▸ INPUT
● ● ● ● ● ● ●
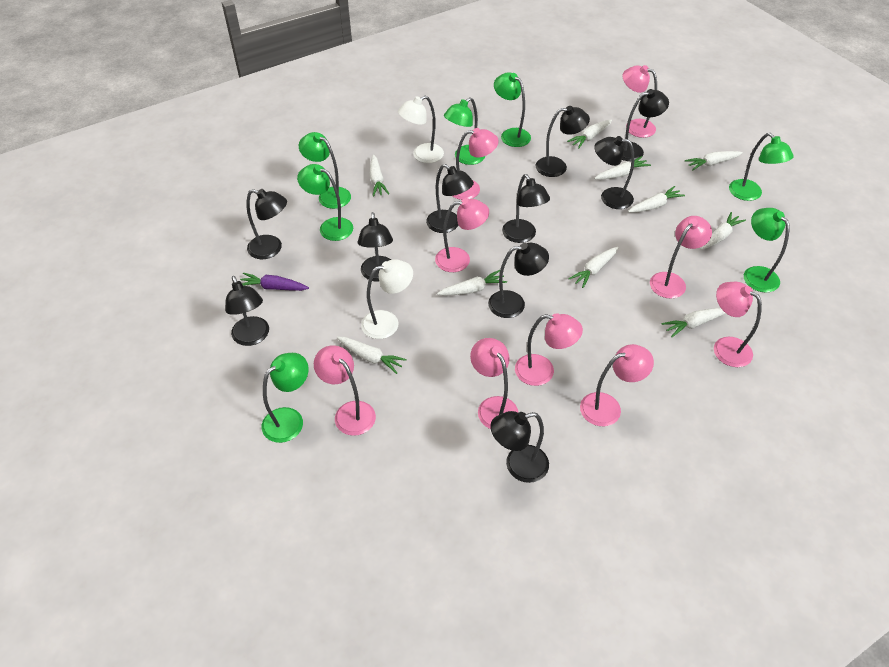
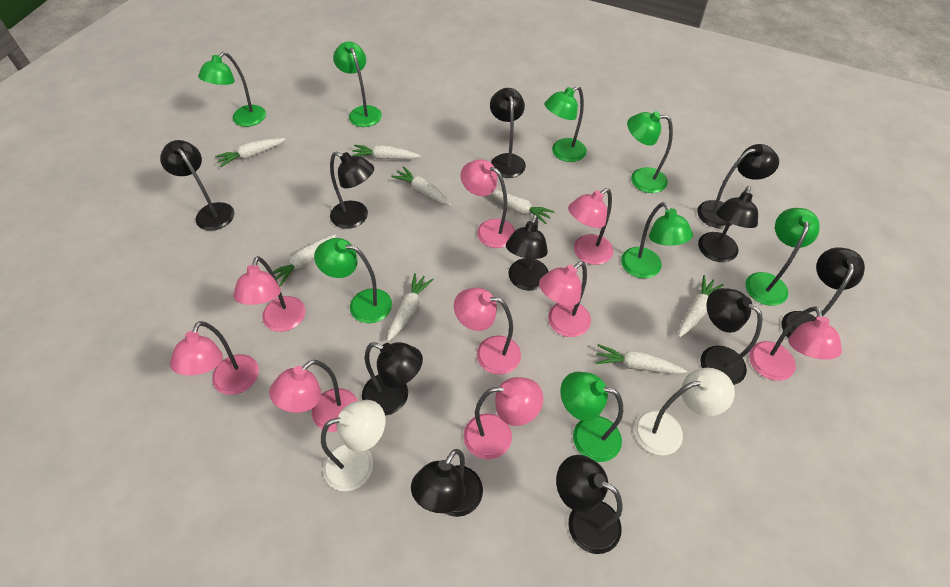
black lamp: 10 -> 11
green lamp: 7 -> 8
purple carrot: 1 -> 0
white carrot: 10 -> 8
● ● ● ● ● ● ●
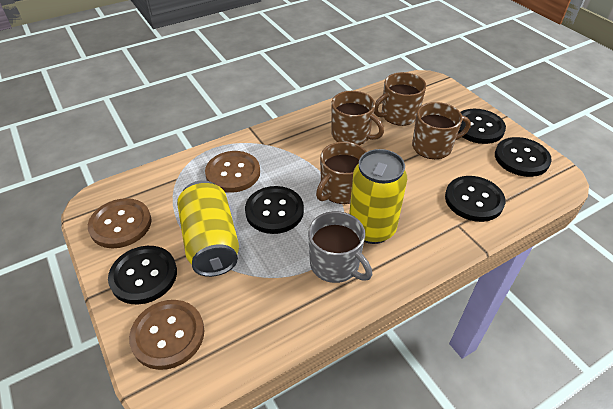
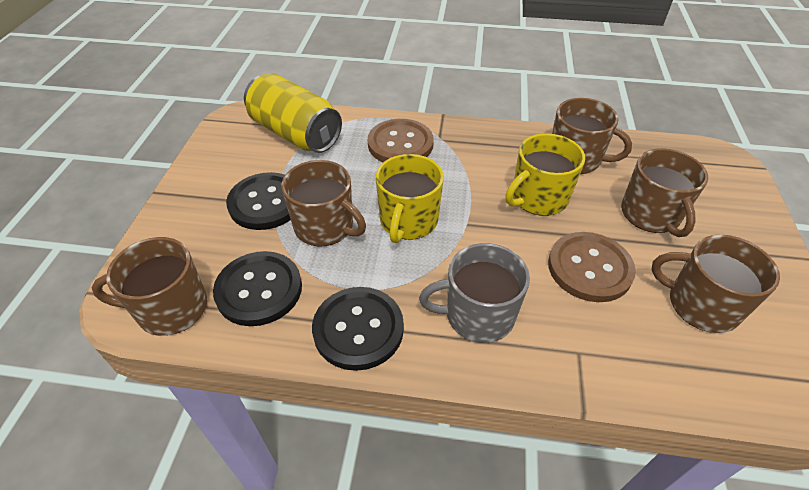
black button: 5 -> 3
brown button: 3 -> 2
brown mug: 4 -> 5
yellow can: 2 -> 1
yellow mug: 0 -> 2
● ● ● ● ● ● ●
▸ WORK REQUIRED
Where the data above reaches the line holding "black lamp: 10 -> 11", begin printing, and stop after the line holding "white carrot: 10 -> 8". Each line must be reproduced exactly, with nothing else added.

▸ RESPONSE
black lamp: 10 -> 11
green lamp: 7 -> 8
purple carrot: 1 -> 0
white carrot: 10 -> 8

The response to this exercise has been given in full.